### Task to complete:
Transcribe all of the records precisely as they are presented.

### Input material:
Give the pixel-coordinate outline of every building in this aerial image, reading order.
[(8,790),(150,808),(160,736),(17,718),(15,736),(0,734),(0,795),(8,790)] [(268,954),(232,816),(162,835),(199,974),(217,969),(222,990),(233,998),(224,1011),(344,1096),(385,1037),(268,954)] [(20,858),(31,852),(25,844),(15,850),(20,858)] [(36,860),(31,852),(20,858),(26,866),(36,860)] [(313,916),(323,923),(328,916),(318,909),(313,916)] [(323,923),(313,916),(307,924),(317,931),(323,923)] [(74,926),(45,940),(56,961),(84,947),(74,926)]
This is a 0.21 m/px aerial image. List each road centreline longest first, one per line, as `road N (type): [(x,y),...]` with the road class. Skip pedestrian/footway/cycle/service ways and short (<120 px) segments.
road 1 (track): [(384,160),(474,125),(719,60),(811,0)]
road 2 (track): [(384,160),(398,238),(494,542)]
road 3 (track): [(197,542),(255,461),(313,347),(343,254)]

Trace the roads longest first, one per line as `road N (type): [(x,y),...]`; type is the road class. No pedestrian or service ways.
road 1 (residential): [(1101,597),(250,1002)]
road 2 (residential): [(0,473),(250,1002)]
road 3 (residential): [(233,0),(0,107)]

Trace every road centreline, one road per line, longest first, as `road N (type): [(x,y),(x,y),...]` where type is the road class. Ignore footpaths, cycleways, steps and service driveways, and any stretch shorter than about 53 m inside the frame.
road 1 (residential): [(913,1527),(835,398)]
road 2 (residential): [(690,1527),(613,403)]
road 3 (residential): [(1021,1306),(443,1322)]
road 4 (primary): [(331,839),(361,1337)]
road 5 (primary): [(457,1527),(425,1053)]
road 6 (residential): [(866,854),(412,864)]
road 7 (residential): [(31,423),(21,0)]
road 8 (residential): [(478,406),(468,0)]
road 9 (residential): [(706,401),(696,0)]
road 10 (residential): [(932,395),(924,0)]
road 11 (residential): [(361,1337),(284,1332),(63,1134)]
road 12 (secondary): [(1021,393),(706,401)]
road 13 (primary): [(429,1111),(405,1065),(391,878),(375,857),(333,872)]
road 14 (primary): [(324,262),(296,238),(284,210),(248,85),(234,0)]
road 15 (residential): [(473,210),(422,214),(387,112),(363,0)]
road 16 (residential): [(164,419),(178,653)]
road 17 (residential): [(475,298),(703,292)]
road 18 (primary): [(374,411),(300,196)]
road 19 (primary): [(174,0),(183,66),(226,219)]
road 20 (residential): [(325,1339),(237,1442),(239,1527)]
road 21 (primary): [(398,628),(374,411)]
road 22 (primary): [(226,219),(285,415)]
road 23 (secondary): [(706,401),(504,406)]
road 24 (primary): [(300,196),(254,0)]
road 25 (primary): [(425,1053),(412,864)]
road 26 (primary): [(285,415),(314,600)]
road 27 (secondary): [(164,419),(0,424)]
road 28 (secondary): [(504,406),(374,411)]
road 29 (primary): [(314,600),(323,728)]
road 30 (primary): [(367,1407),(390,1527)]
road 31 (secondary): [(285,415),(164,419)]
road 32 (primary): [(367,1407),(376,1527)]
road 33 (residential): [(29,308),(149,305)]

### Expected answer:
Give the pixel-coordinate outline of every building in this aerial image, reading order.
[(8,790),(150,808),(160,736),(17,718),(15,736),(0,734),(0,795),(8,790)] [(268,954),(232,816),(162,835),(199,974),(217,969),(222,990),(233,998),(224,1011),(344,1096),(385,1037),(268,954)] [(20,858),(31,852),(25,844),(15,850),(20,858)] [(36,860),(31,852),(20,858),(26,866),(36,860)] [(313,916),(323,923),(328,916),(318,909),(313,916)] [(323,923),(313,916),(307,924),(317,931),(323,923)] [(74,926),(45,940),(56,961),(84,947),(74,926)]
This is a 0.21 m/px aerial image. List each road centreline longest first, one per line, as `road N (type): [(x,y),...]` with the road class. Skip pedestrian/footway/cycle/service ways and short (<120 px) segments.
road 1 (track): [(384,160),(474,125),(719,60),(811,0)]
road 2 (track): [(384,160),(398,238),(494,542)]
road 3 (track): [(197,542),(255,461),(313,347),(343,254)]

Trace the roads longest first, one per line as `road N (type): [(x,y),...]`; type is the road class. No pedestrian or service ways.
road 1 (residential): [(1101,597),(250,1002)]
road 2 (residential): [(0,473),(250,1002)]
road 3 (residential): [(233,0),(0,107)]

Trace every road centreline, one road per line, longest first, as `road N (type): [(x,y),(x,y),...]` where type is the road class. Ignore footpaths, cycleways, steps and service driveways, and any stretch shorter than about 53 m inside the frame.
road 1 (residential): [(913,1527),(835,398)]
road 2 (residential): [(690,1527),(613,403)]
road 3 (residential): [(1021,1306),(443,1322)]
road 4 (primary): [(331,839),(361,1337)]
road 5 (primary): [(457,1527),(425,1053)]
road 6 (residential): [(866,854),(412,864)]
road 7 (residential): [(31,423),(21,0)]
road 8 (residential): [(478,406),(468,0)]
road 9 (residential): [(706,401),(696,0)]
road 10 (residential): [(932,395),(924,0)]
road 11 (residential): [(361,1337),(284,1332),(63,1134)]
road 12 (secondary): [(1021,393),(706,401)]
road 13 (primary): [(429,1111),(405,1065),(391,878),(375,857),(333,872)]
road 14 (primary): [(324,262),(296,238),(284,210),(248,85),(234,0)]
road 15 (residential): [(473,210),(422,214),(387,112),(363,0)]
road 16 (residential): [(164,419),(178,653)]
road 17 (residential): [(475,298),(703,292)]
road 18 (primary): [(374,411),(300,196)]
road 19 (primary): [(174,0),(183,66),(226,219)]
road 20 (residential): [(325,1339),(237,1442),(239,1527)]
road 21 (primary): [(398,628),(374,411)]
road 22 (primary): [(226,219),(285,415)]
road 23 (secondary): [(706,401),(504,406)]
road 24 (primary): [(300,196),(254,0)]
road 25 (primary): [(425,1053),(412,864)]
road 26 (primary): [(285,415),(314,600)]
road 27 (secondary): [(164,419),(0,424)]
road 28 (secondary): [(504,406),(374,411)]
road 29 (primary): [(314,600),(323,728)]
road 30 (primary): [(367,1407),(390,1527)]
road 31 (secondary): [(285,415),(164,419)]
road 32 (primary): [(367,1407),(376,1527)]
road 33 (residential): [(29,308),(149,305)]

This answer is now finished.